• **Object change listings**
┄┄┄┄┄┄┄┄┄┄┄┄┄┄┄┄┄┄┄┄

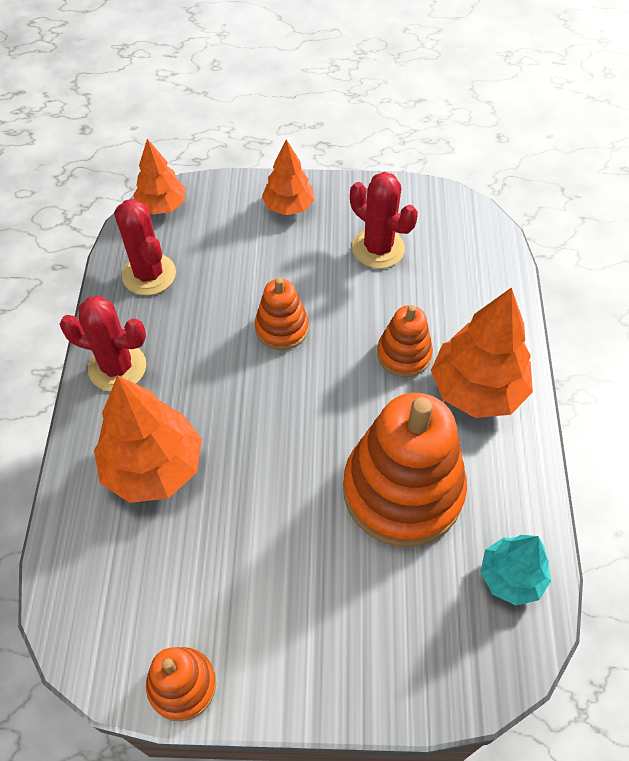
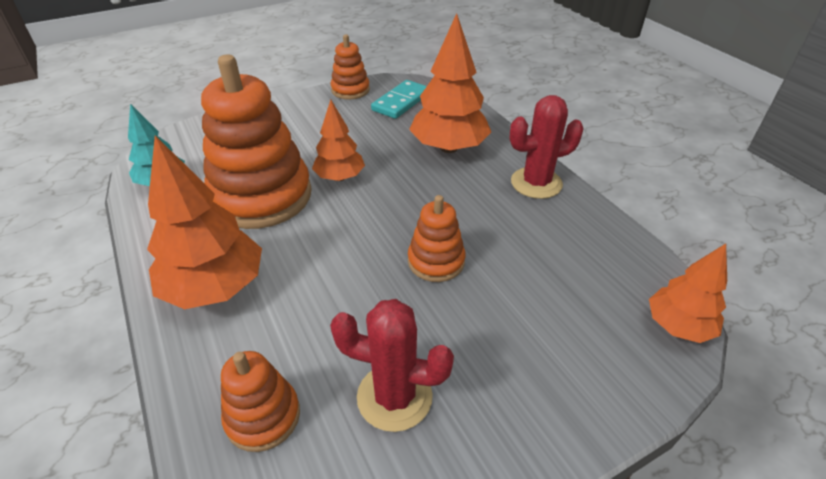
camera: 150 degrees right, 15 degrees down
red cactus [114,199,176,295] -> none
orange tree [262,139,314,215] -> orange tree moved to [312,100,365,181]
orange stacking toy [377,305,433,377] -> orange stacking toy moved to [221,351,300,452]
none -> turquoise domino [371,80,427,119]

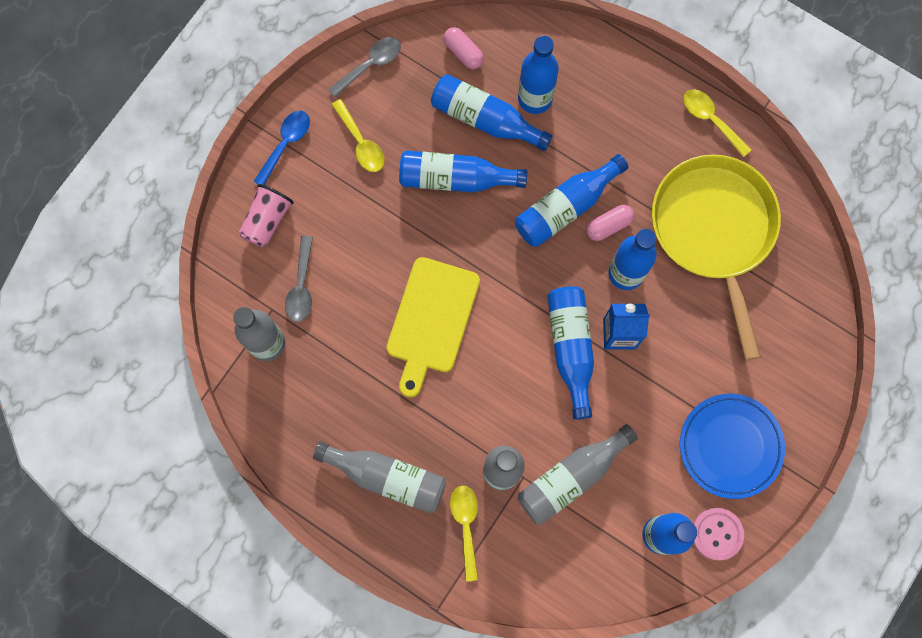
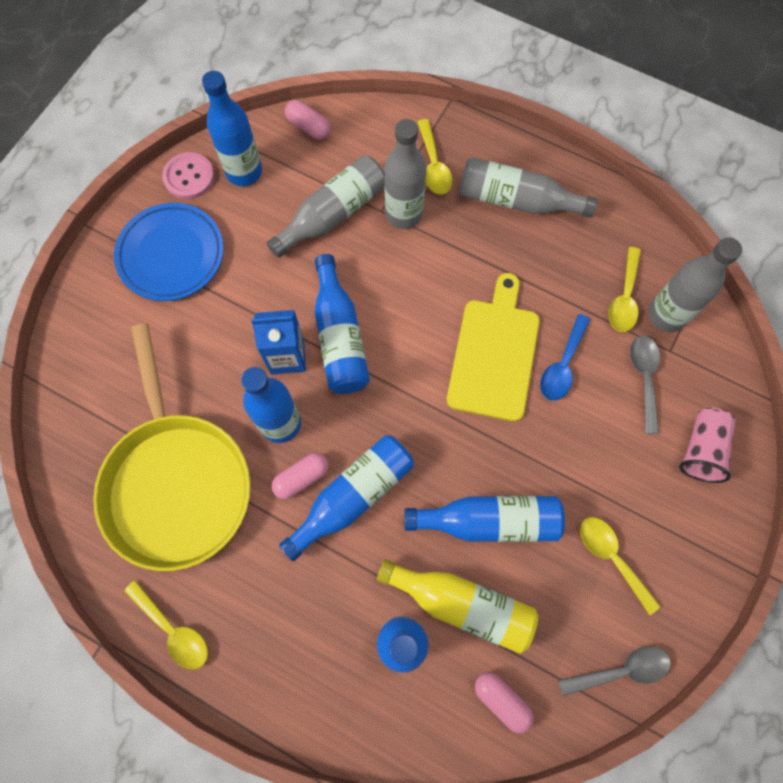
camera: 175 degrees right, 5 degrees down
blue spoon [253,111,310,185] -> blue spoon moved to [540,314,590,401]
grey spoon [328,37,401,97] -> grey spoon turned 150 degrees counterclockwise [558,646,671,696]
blue bottle [431,74,552,151] -> yellow bottle [376,559,538,654]
none -> pink capsule [285,100,331,140]
none -> yellow spoon [608,247,641,332]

┄┄┄┄┄┄┄┄┄┄┄┄┄┄┄┄┄┄┄┄

• **Instructions to follow**
Your answer must be the line holding "blue bottle [431,74,552,151]" and every later line of the entries above, written out exactly, and nothing else.

• **Problem solution**
blue bottle [431,74,552,151] -> yellow bottle [376,559,538,654]
none -> pink capsule [285,100,331,140]
none -> yellow spoon [608,247,641,332]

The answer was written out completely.